*Supplied information*.
##############################

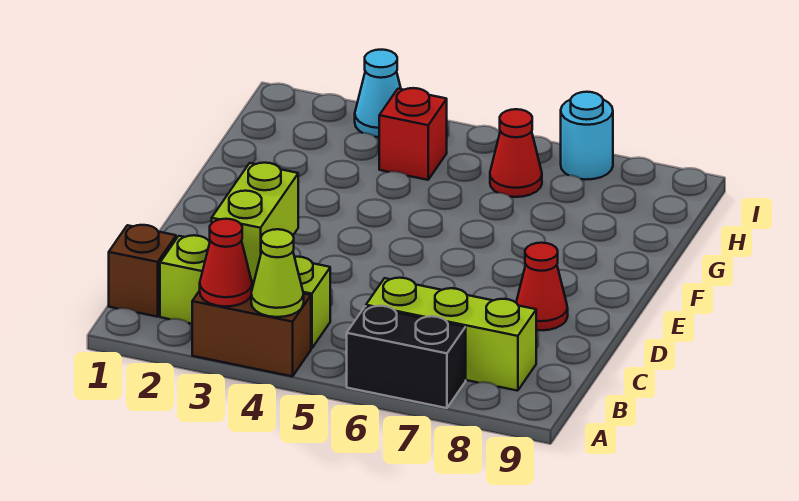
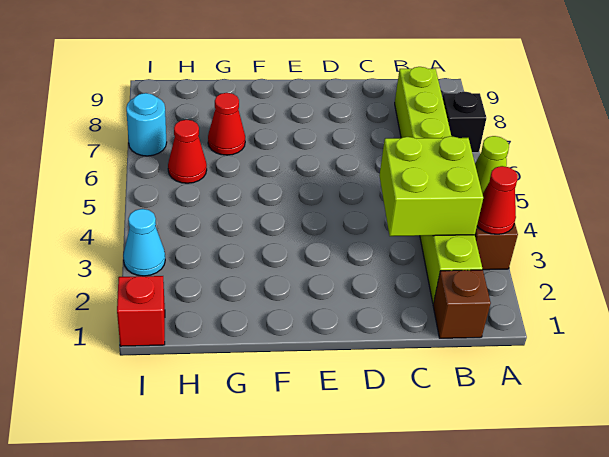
black brick A6:A7 level 1 -> black brick A7 level 1
lime brick B3:C3 level 2 -> lime brick B3:C4 level 2
red cone D8 level 1 -> red cone G7 level 1
red brick H4 level 1 -> red brick I1 level 1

##############################

*Prompt*. Reproduce the data word for word without its images.

*Answer to the problem*.
black brick A6:A7 level 1 -> black brick A7 level 1
lime brick B3:C3 level 2 -> lime brick B3:C4 level 2
red cone D8 level 1 -> red cone G7 level 1
red brick H4 level 1 -> red brick I1 level 1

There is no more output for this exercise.